◆ TASK INPUTS ◆
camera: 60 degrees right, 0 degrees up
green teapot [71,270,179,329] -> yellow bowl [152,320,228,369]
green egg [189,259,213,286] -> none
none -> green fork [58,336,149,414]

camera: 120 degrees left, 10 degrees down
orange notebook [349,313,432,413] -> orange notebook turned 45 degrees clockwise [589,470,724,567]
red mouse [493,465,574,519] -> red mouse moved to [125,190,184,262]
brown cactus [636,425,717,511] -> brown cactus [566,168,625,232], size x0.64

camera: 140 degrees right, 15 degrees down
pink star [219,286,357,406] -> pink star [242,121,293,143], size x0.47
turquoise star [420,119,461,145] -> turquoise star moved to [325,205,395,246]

* * *

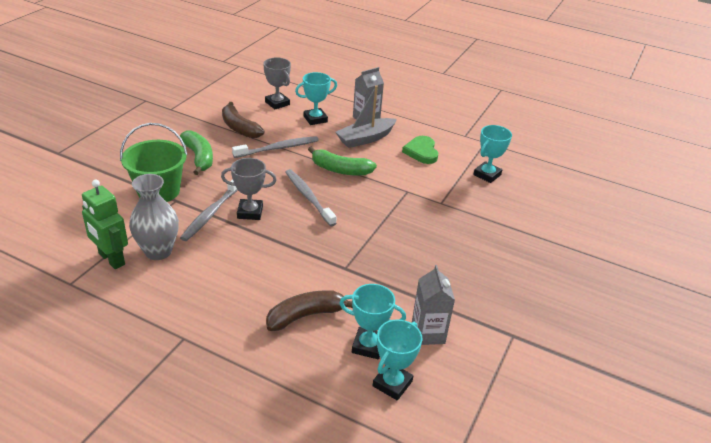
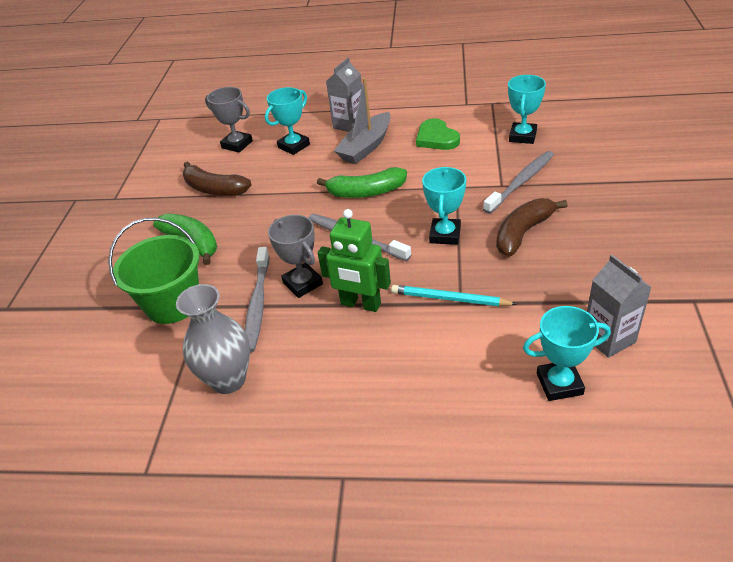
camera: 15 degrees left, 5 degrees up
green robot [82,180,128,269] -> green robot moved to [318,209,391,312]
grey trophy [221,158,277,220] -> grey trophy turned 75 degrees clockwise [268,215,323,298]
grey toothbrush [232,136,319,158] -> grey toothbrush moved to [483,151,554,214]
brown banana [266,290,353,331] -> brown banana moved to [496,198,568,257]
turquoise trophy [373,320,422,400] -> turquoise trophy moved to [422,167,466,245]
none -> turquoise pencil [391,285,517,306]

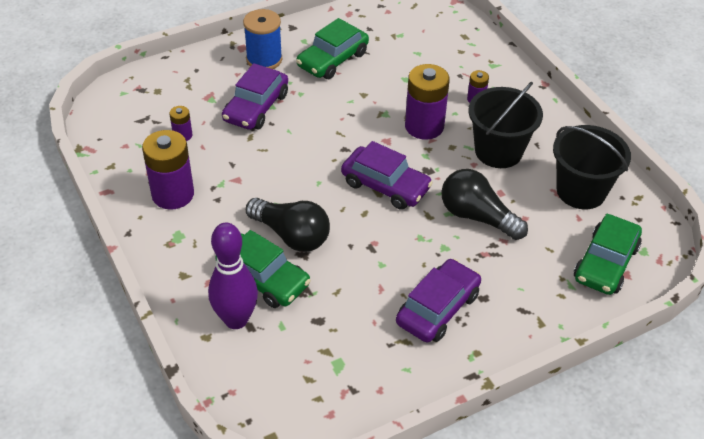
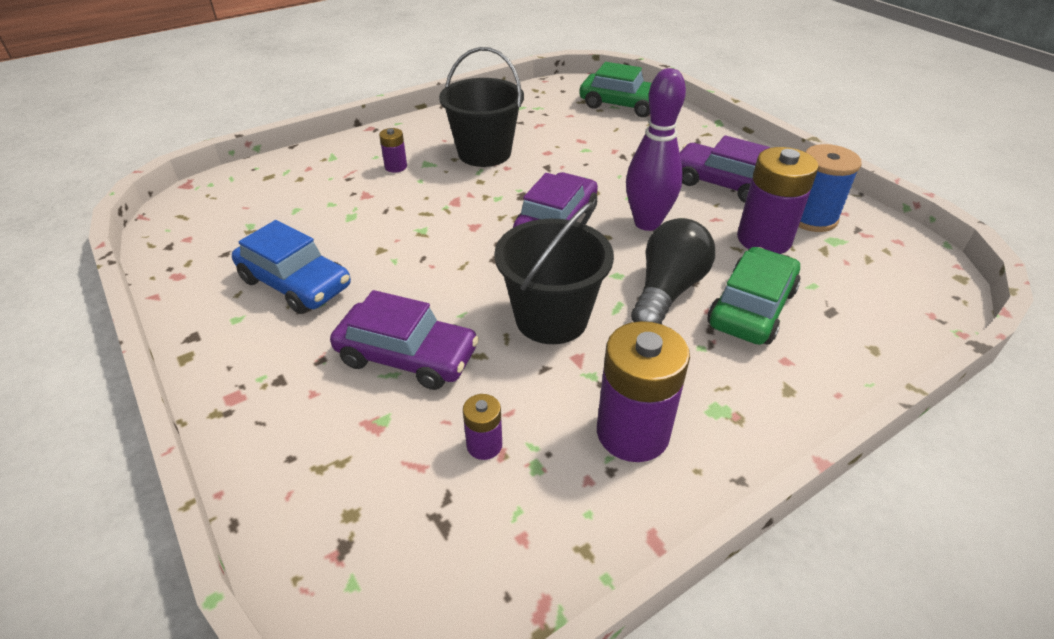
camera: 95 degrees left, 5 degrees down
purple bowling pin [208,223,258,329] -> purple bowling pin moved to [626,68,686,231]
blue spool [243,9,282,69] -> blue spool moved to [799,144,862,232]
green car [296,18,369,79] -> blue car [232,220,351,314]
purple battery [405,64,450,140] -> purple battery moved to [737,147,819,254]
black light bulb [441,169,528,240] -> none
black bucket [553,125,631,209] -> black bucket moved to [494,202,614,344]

==

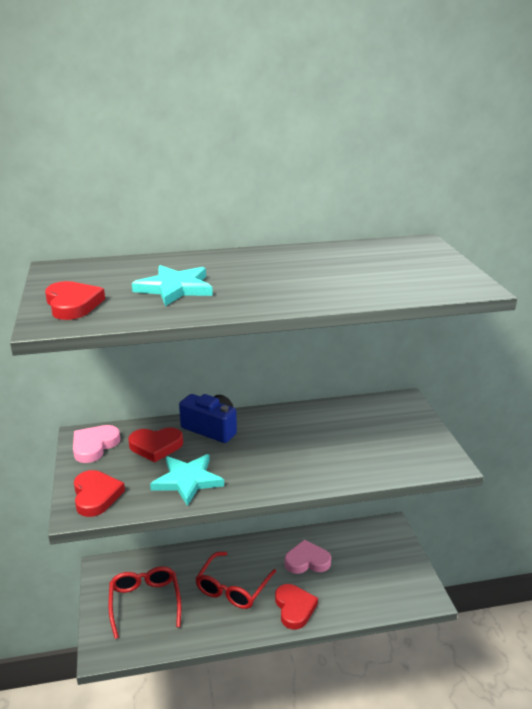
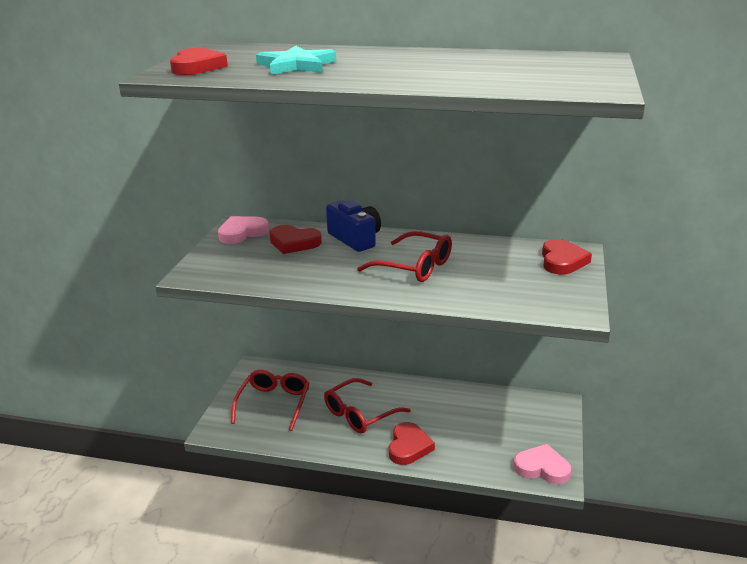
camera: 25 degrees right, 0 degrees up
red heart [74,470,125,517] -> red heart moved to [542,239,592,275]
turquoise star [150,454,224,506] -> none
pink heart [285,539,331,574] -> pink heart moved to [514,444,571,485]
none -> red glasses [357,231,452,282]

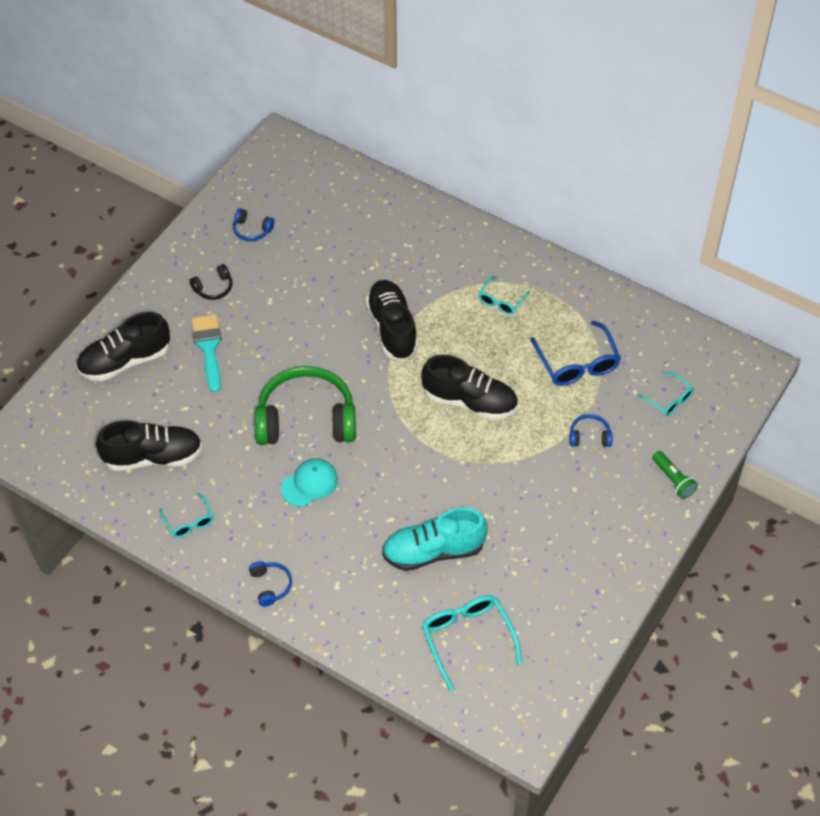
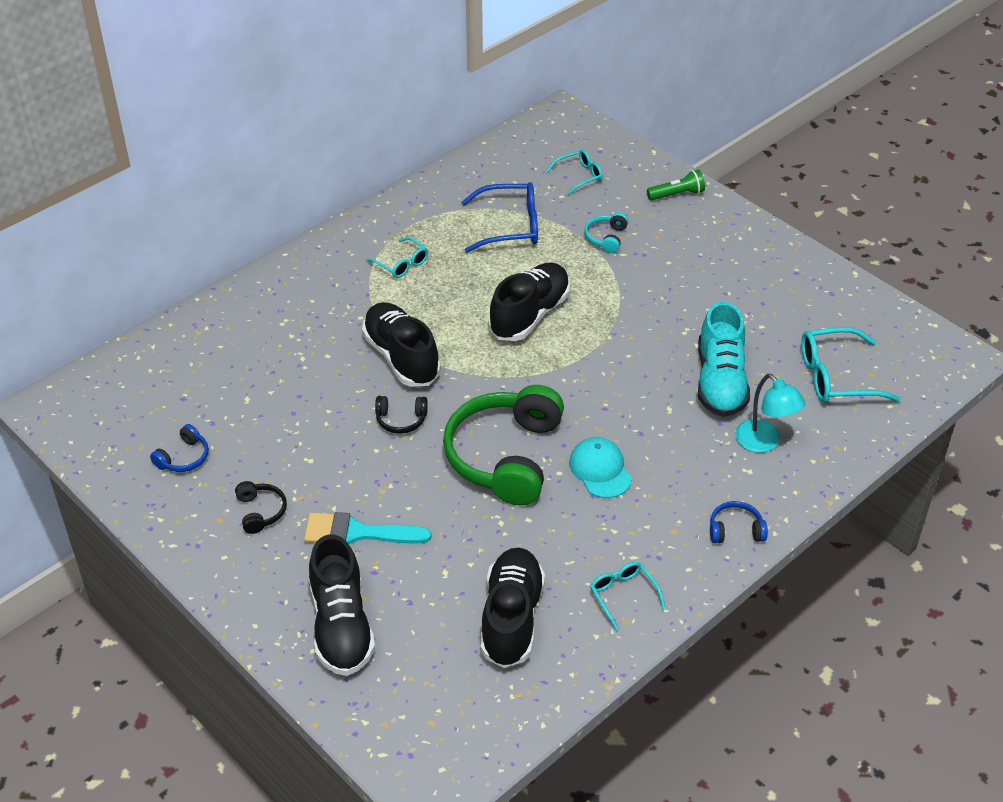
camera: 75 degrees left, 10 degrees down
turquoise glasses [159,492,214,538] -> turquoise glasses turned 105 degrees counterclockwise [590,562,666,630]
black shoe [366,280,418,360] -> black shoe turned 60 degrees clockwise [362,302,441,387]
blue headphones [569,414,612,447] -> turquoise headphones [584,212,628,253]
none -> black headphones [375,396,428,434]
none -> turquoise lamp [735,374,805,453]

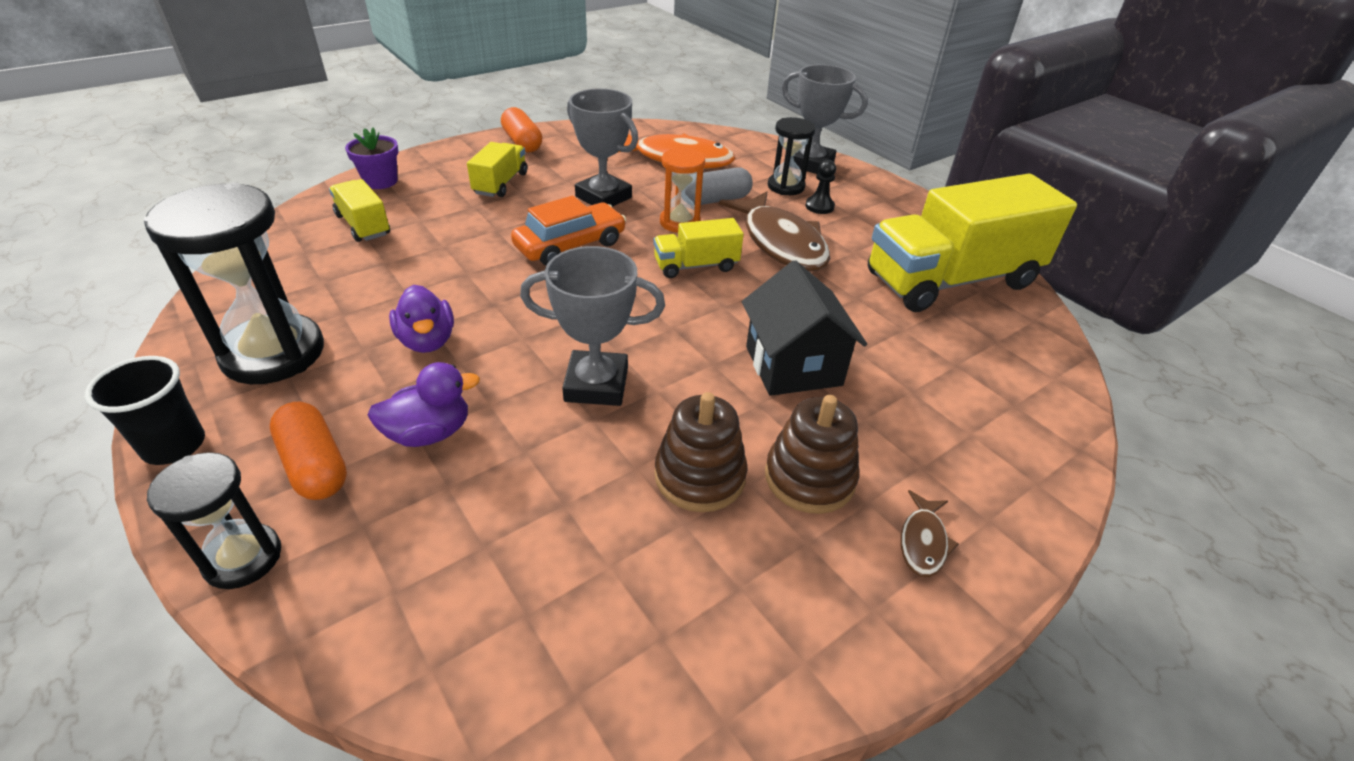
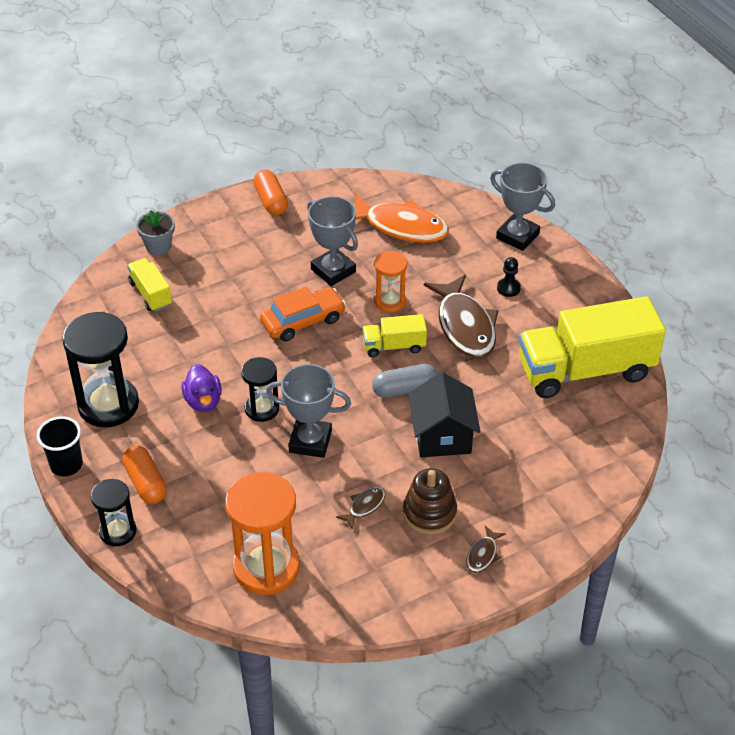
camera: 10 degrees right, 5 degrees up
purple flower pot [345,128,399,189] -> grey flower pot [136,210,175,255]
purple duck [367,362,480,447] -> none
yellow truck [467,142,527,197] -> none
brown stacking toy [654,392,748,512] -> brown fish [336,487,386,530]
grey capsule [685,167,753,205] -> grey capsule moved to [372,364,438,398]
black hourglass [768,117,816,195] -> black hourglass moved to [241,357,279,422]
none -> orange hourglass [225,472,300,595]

◆ REQUIRED ACTION ◆
Among the lines above, count those containing the word "star" and give nothing but the result.

◆ PROBLEM SOLUTION ◆
3